**Exercise objective**
The records below need to come back exactly as they are, pictures omitted.

*** Data for this task Section Begins ***

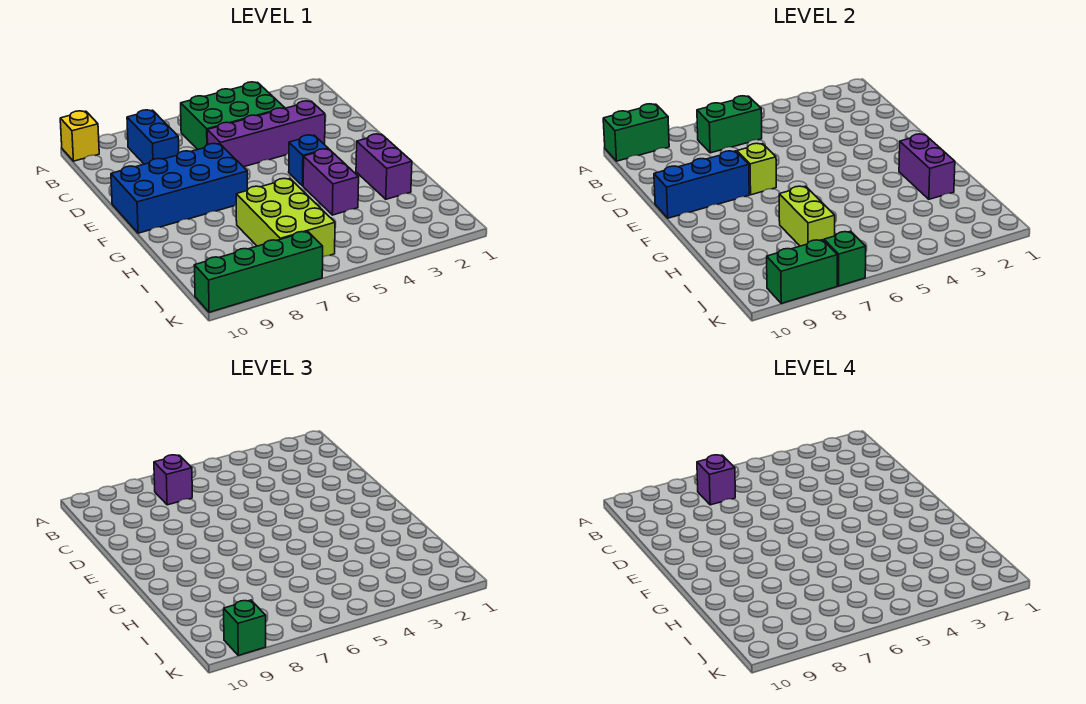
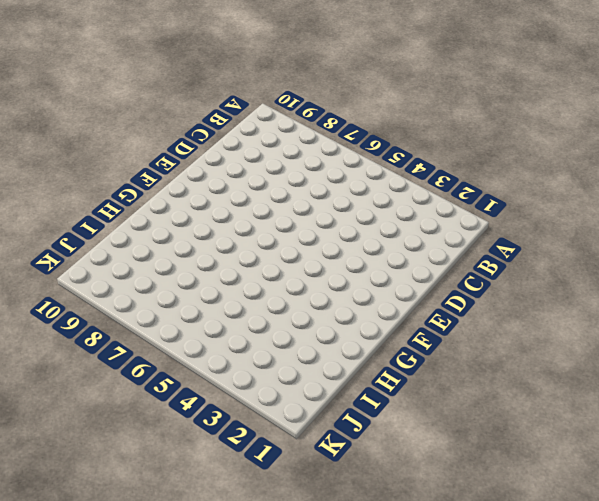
none -> yellow brick A10 level 1
none -> green brick B4:C6 level 1
none -> blue brick B8:C8 level 1

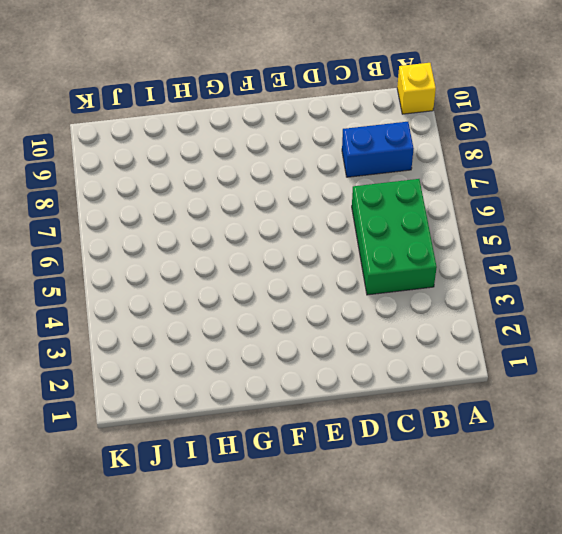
none -> purple brick D3:D6 level 1
none -> blue brick E7:F10 level 1
none -> blue brick F4 level 1

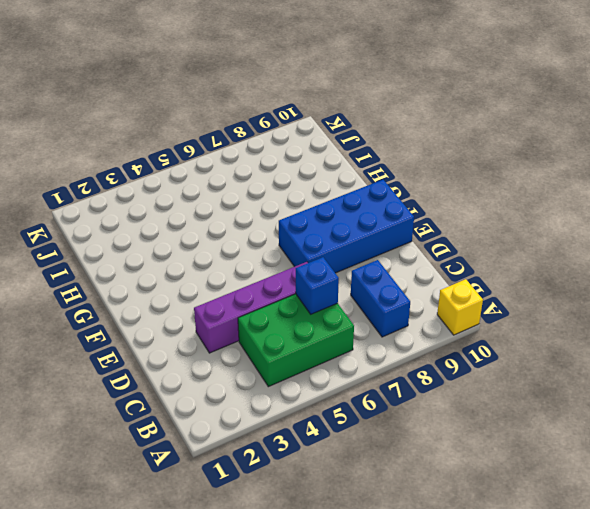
blue brick C6 level 2 -> blue brick F4 level 1
none -> purple brick G2:H2 level 1
none -> purple brick G4:H4 level 1
none -> lime brick H6:J7 level 1

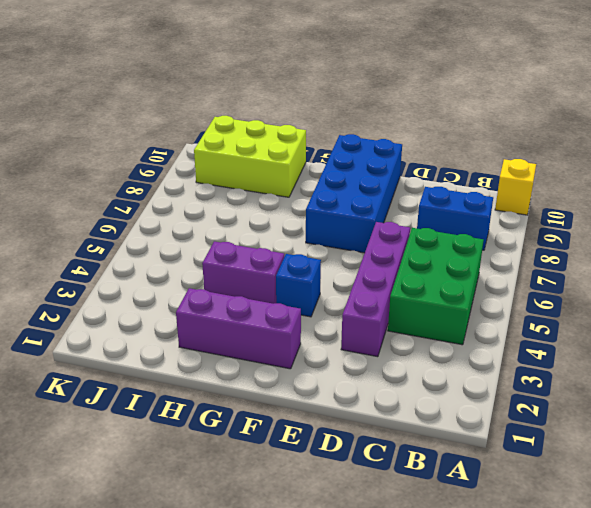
purple brick F2:H2 level 1 -> purple brick G2:H2 level 1
lime brick H9:J10 level 1 -> lime brick H6:J7 level 1
none -> green brick K7:K10 level 1
none -> green brick A9:A10 level 2
none -> green brick B6:B7 level 2

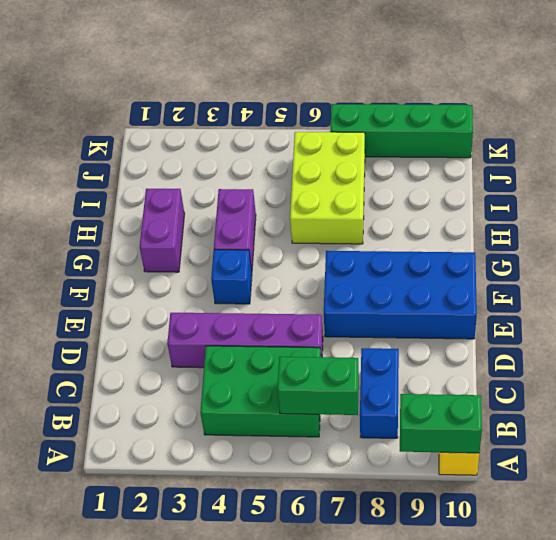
none -> lime brick E7 level 2
none -> blue brick E8:E10 level 2
none -> purple brick G2:H2 level 2

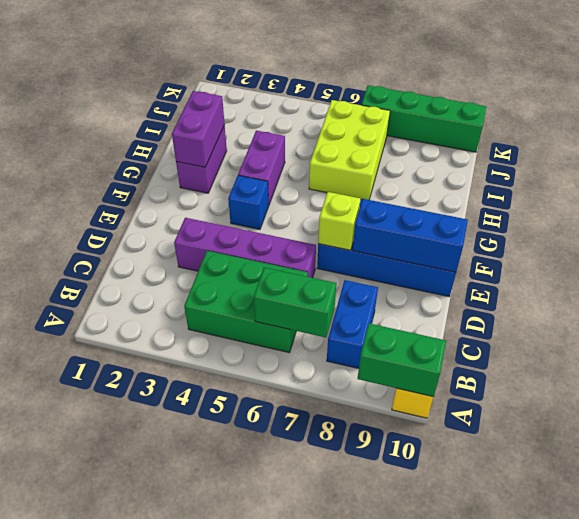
none -> lime brick H7:I7 level 2
none -> green brick K7 level 2
none -> green brick K8:K9 level 2

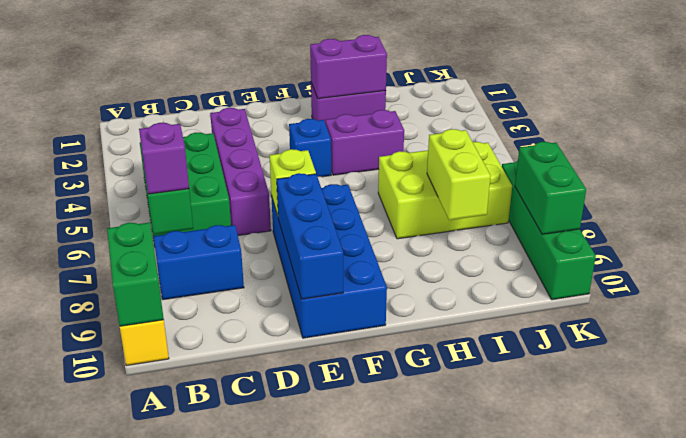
lime brick I7:I8 level 2 -> lime brick H7:I7 level 2
none -> green brick K7 level 2
none -> green brick K9 level 3
none -> purple brick B7 level 4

*** Data for this task Section Ends ***

**Response area**
none -> yellow brick A10 level 1
none -> green brick B4:C6 level 1
none -> blue brick B8:C8 level 1

none -> purple brick D3:D6 level 1
none -> blue brick E7:F10 level 1
none -> blue brick F4 level 1

blue brick C6 level 2 -> blue brick F4 level 1
none -> purple brick G2:H2 level 1
none -> purple brick G4:H4 level 1
none -> lime brick H6:J7 level 1

purple brick F2:H2 level 1 -> purple brick G2:H2 level 1
lime brick H9:J10 level 1 -> lime brick H6:J7 level 1
none -> green brick K7:K10 level 1
none -> green brick A9:A10 level 2
none -> green brick B6:B7 level 2

none -> lime brick E7 level 2
none -> blue brick E8:E10 level 2
none -> purple brick G2:H2 level 2

none -> lime brick H7:I7 level 2
none -> green brick K7 level 2
none -> green brick K8:K9 level 2

lime brick I7:I8 level 2 -> lime brick H7:I7 level 2
none -> green brick K7 level 2
none -> green brick K9 level 3
none -> purple brick B7 level 4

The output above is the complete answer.